**Your task:**
Exactly the lines from the one containing "ENC3 pin SW: D22 -> D15" through the final line of the data below, with pictures omitted, make up the answer.

(Dataset records)
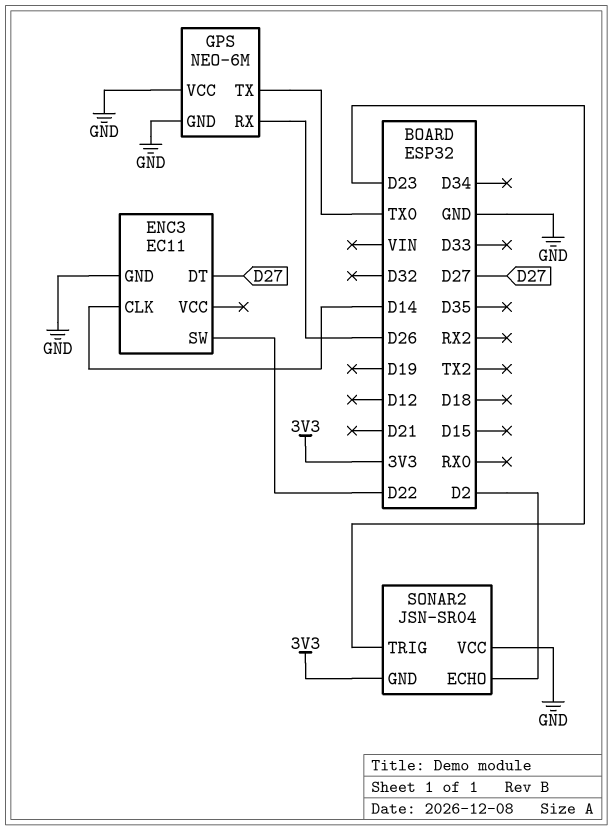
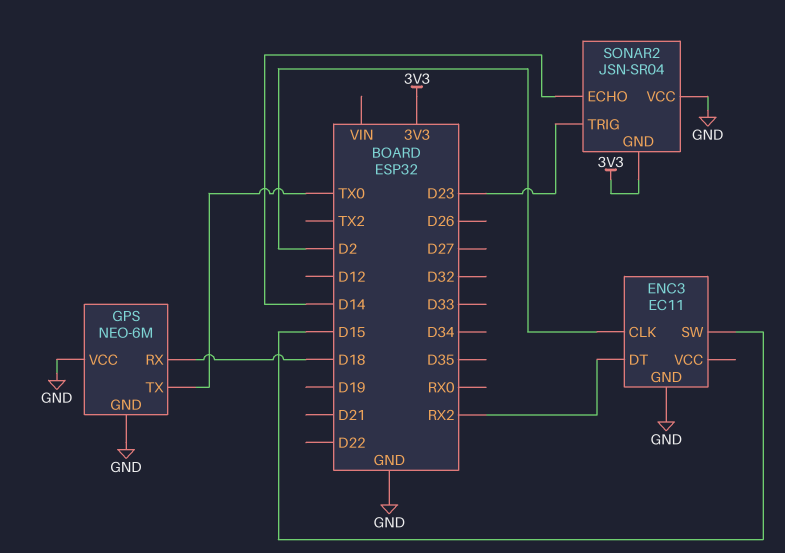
ENC3 pin CLK: D14 -> D2
ENC3 pin DT: D27 -> RX2
ENC3 pin SW: D22 -> D15
GPS pin RX: D26 -> D18
SONAR2 pin ECHO: D2 -> D14

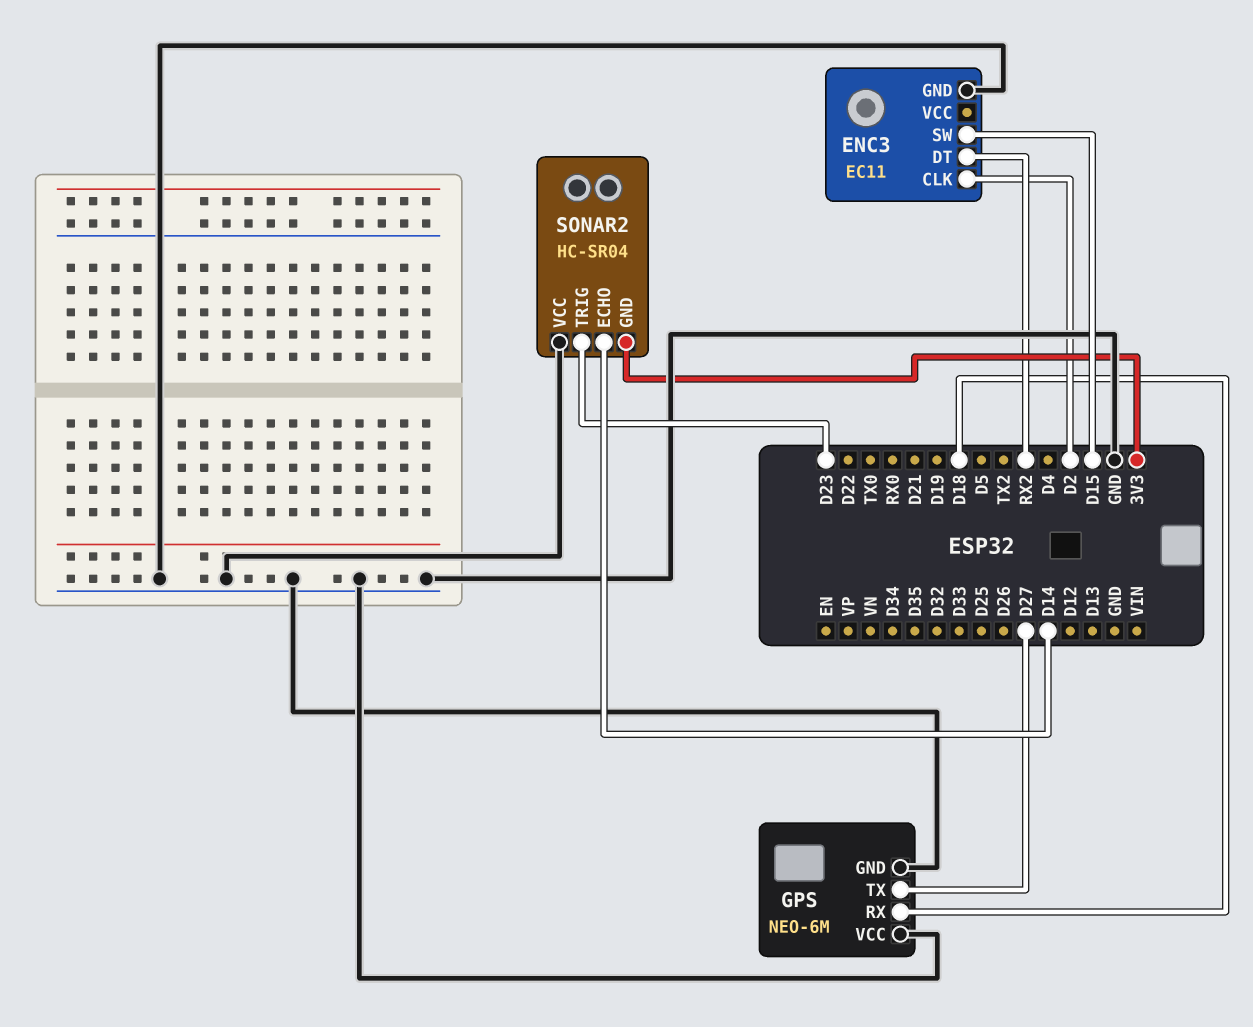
GPS pin TX: TX0 -> D27
SONAR2: JSN-SR04 -> HC-SR04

**Answer box:**
ENC3 pin SW: D22 -> D15
GPS pin RX: D26 -> D18
SONAR2 pin ECHO: D2 -> D14

GPS pin TX: TX0 -> D27
SONAR2: JSN-SR04 -> HC-SR04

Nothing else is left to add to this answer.